Find the line with "talikigol (1st from" in the records below. Copy it and every line after it, up to and including the line with "pedifex (2nd from".

:: DATA FOR REVIEW ::
-- -- --

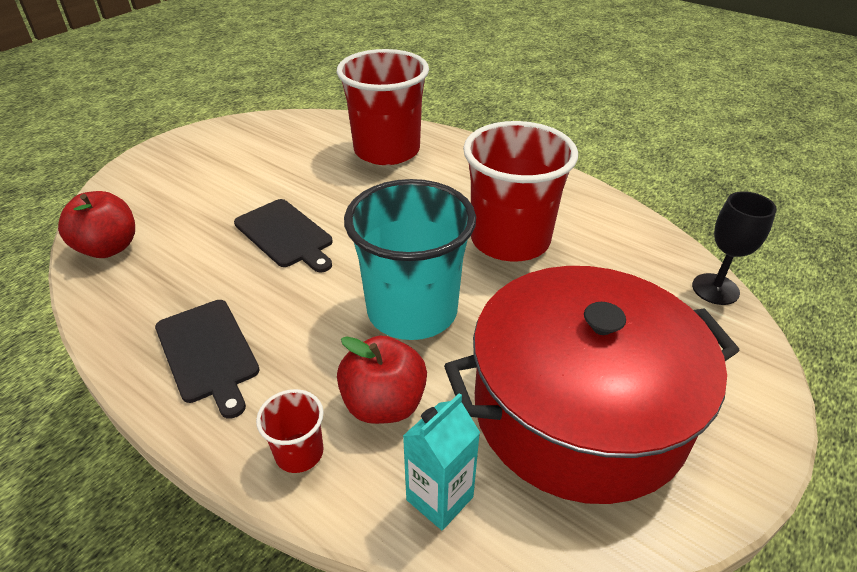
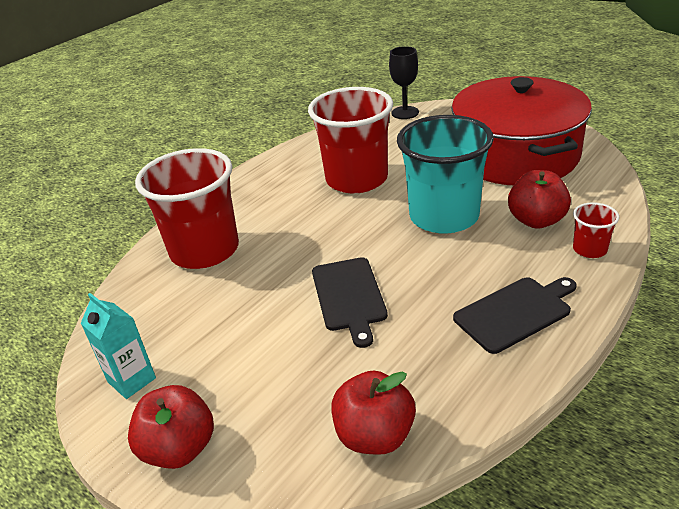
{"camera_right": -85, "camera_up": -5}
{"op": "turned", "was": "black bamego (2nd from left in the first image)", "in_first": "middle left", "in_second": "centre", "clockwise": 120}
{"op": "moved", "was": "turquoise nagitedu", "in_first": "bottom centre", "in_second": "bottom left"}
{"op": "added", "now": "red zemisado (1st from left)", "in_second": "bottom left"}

-- -- --

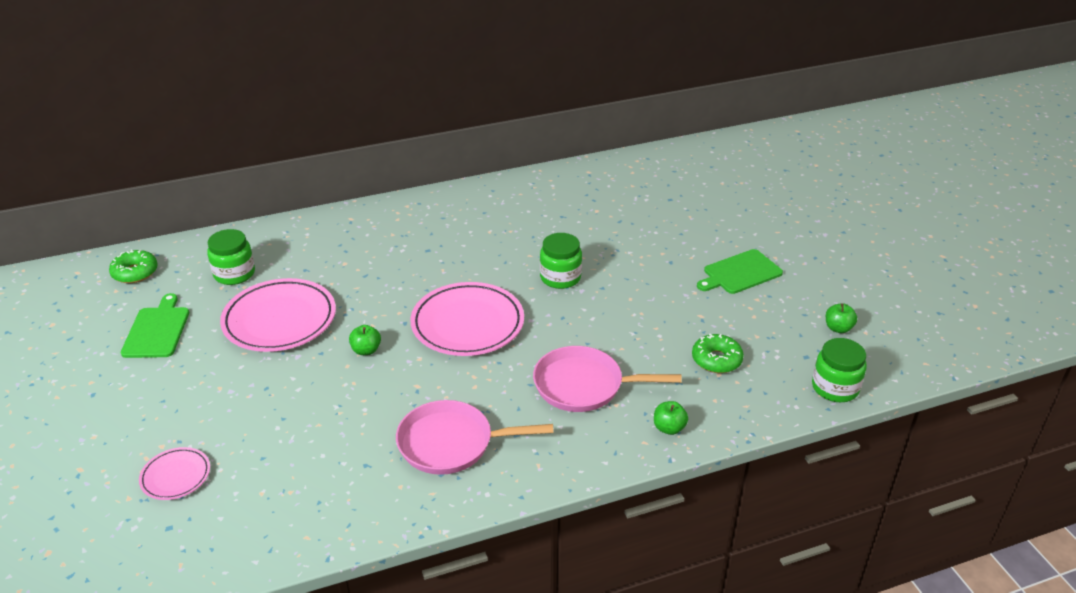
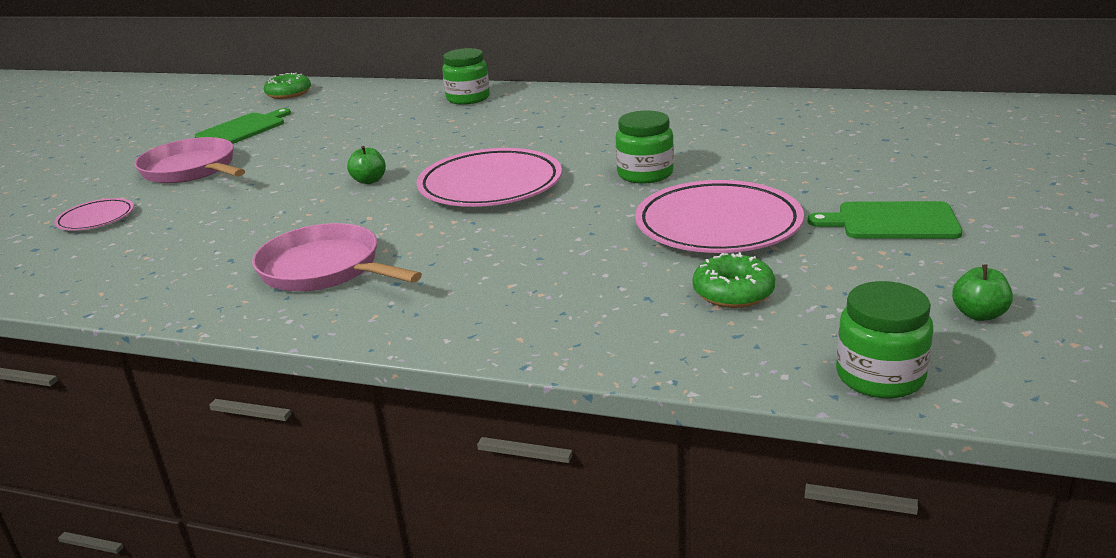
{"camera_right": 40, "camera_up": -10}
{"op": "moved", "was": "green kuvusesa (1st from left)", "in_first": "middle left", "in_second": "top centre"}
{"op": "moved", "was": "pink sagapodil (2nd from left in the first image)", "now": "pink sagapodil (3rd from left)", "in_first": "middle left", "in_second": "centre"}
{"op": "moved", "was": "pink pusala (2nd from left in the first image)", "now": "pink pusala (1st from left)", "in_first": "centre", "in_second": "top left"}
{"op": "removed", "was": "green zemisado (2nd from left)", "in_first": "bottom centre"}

-- -- --

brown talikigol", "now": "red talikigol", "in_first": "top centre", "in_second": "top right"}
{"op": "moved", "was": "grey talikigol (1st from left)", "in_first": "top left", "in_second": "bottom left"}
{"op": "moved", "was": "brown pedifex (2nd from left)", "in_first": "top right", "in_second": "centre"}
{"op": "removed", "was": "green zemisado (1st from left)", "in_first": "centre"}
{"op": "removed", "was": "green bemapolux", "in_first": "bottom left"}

-- -- --

:: EXERCISE ANSWER ::
{"op": "moved", "was": "grey talikigol (1st from left)", "in_first": "top left", "in_second": "bottom left"}
{"op": "moved", "was": "brown pedifex (2nd from left)", "in_first": "top right", "in_second": "centre"}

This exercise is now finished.